**EXERCISE GOAL**:
From the line with "orange camera: 2 -> 1" to the end of the data below, restate each line word for word, both ends included, without the pictures.
[[ INFORMATION GIVEN, beginning ]]
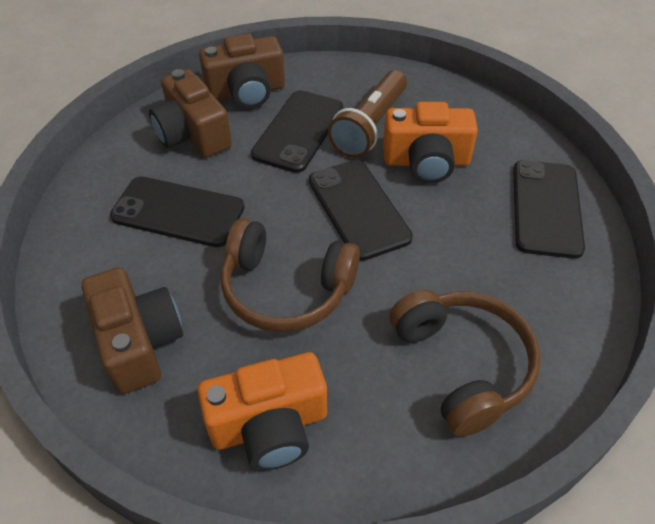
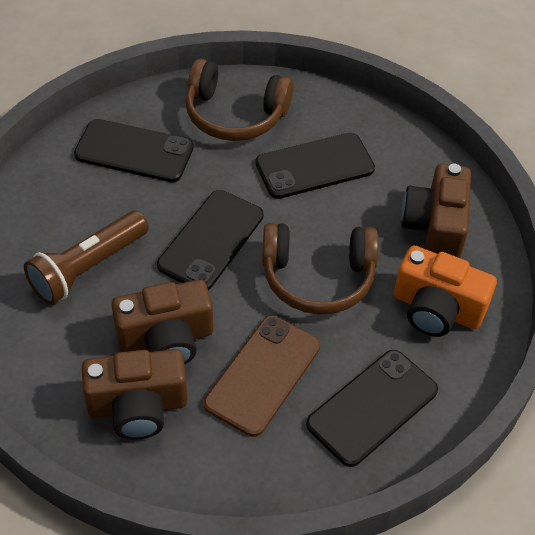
brown phone: 0 -> 1
orange camera: 2 -> 1

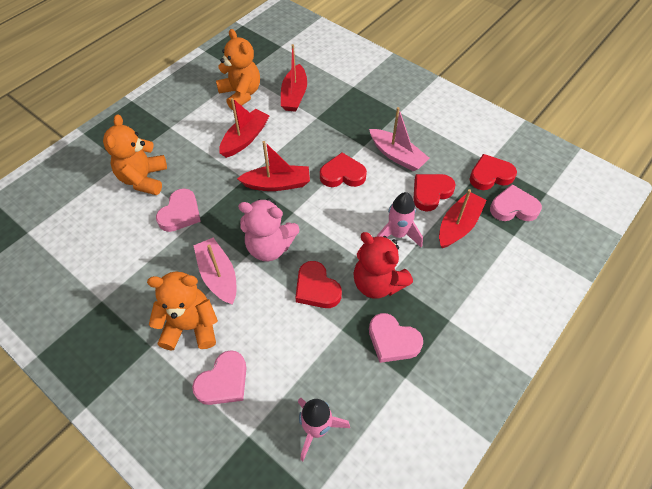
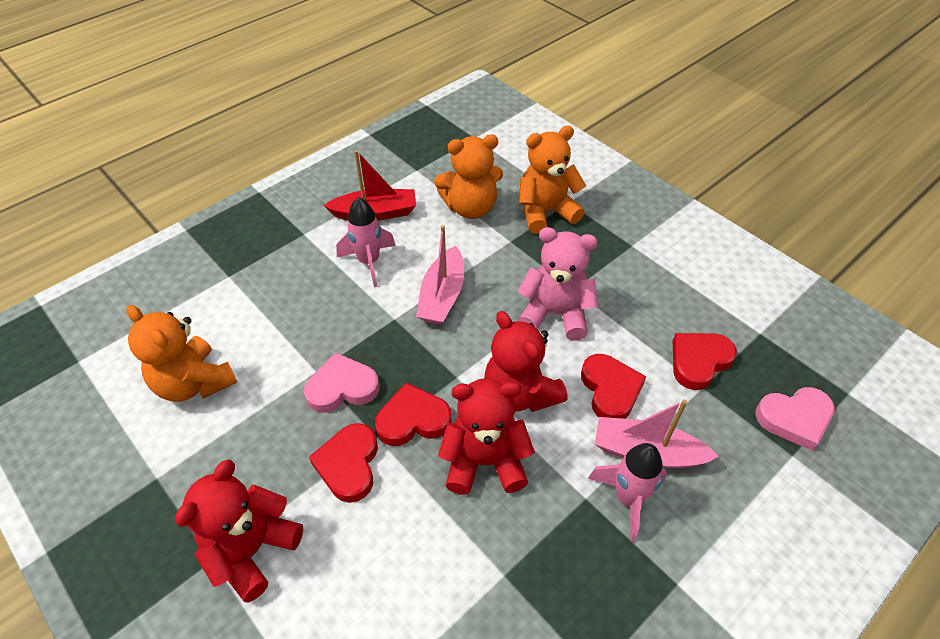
pink heart: 4 -> 2
red boat: 4 -> 1
red teddy bear: 1 -> 3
[[ INFORMATION GIVEN, end ]]
**RESPONSE**:
orange camera: 2 -> 1

pink heart: 4 -> 2
red boat: 4 -> 1
red teddy bear: 1 -> 3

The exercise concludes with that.